* Dataset
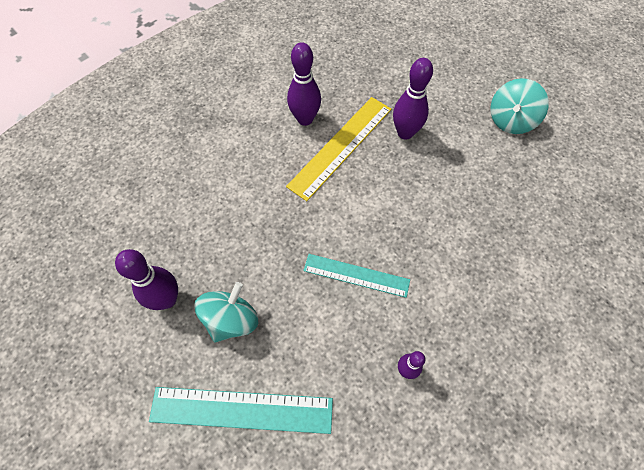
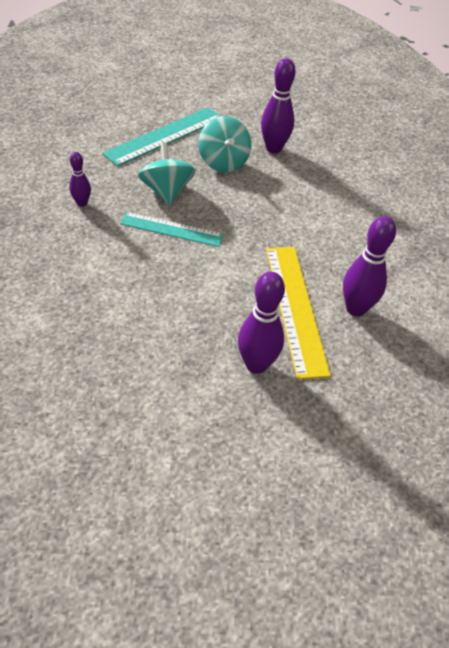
camera: 130 degrees right, 15 degrees down
(356, 275) = (171, 229): turquoise ruler -> turquoise ruler turned 45 degrees clockwise
(511, 120) = (161, 471): turquoise spinning top -> turquoise spinning top (167, 191)

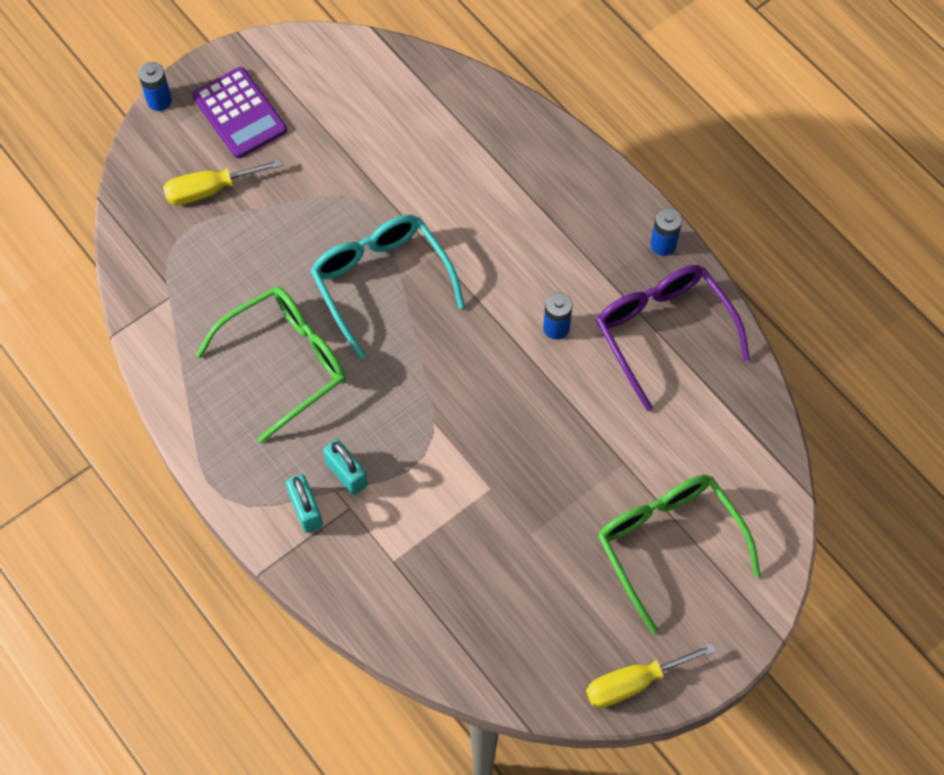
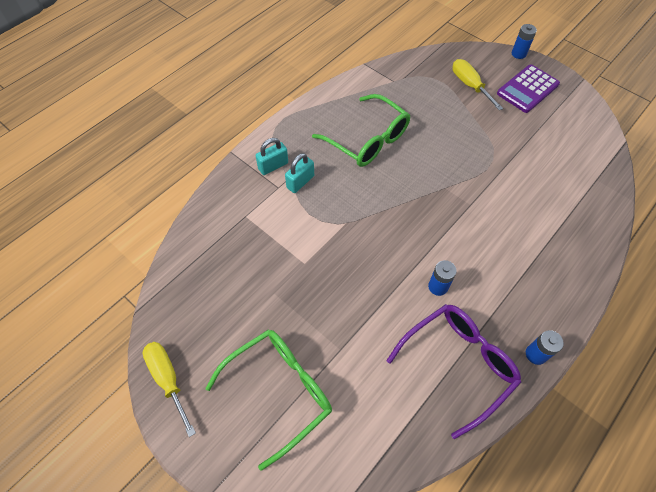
camera: 80 degrees right, 5 degrees down
(381, 281) = (439, 177): turquoise glasses -> none

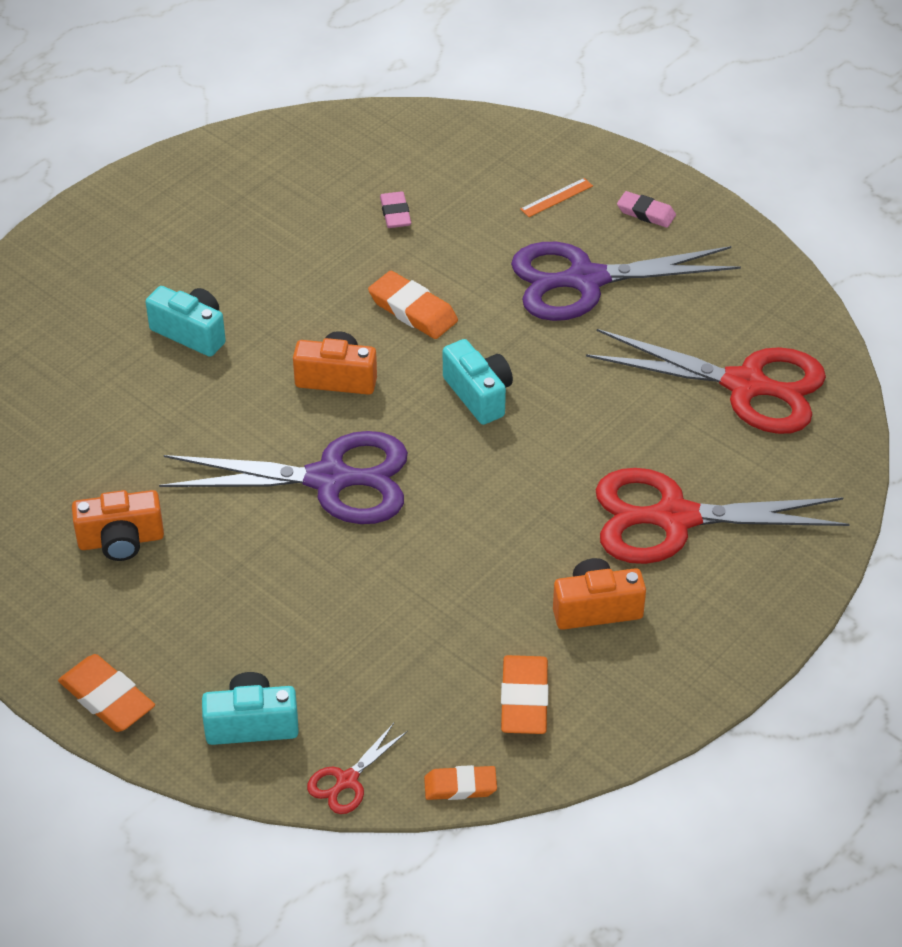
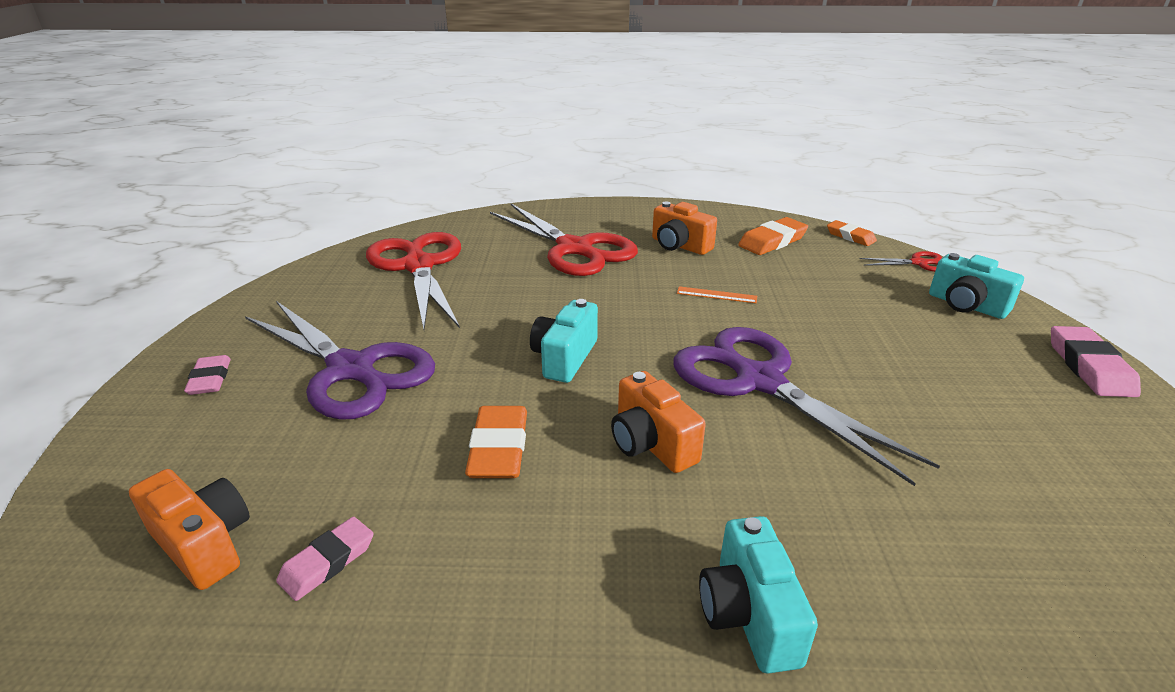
camera: 130 degrees left, 15 degrees down
(107, 698) = (1089, 367): orange eraser -> pink eraser
(121, 540) = (1014, 454): orange camera -> orange camera (204, 544)
(556, 197) = (210, 444): orange ruler -> orange ruler (716, 295)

* Goal of the exercise
All of the lines above should be retyped precisely, apart from the pictures.

* Finished exercise
camera: 130 degrees right, 15 degrees down
(356, 275) = (171, 229): turquoise ruler -> turquoise ruler turned 45 degrees clockwise
(511, 120) = (161, 471): turquoise spinning top -> turquoise spinning top (167, 191)

camera: 80 degrees right, 5 degrees down
(381, 281) = (439, 177): turquoise glasses -> none

camera: 130 degrees left, 15 degrees down
(107, 698) = (1089, 367): orange eraser -> pink eraser
(121, 540) = (1014, 454): orange camera -> orange camera (204, 544)
(556, 197) = (210, 444): orange ruler -> orange ruler (716, 295)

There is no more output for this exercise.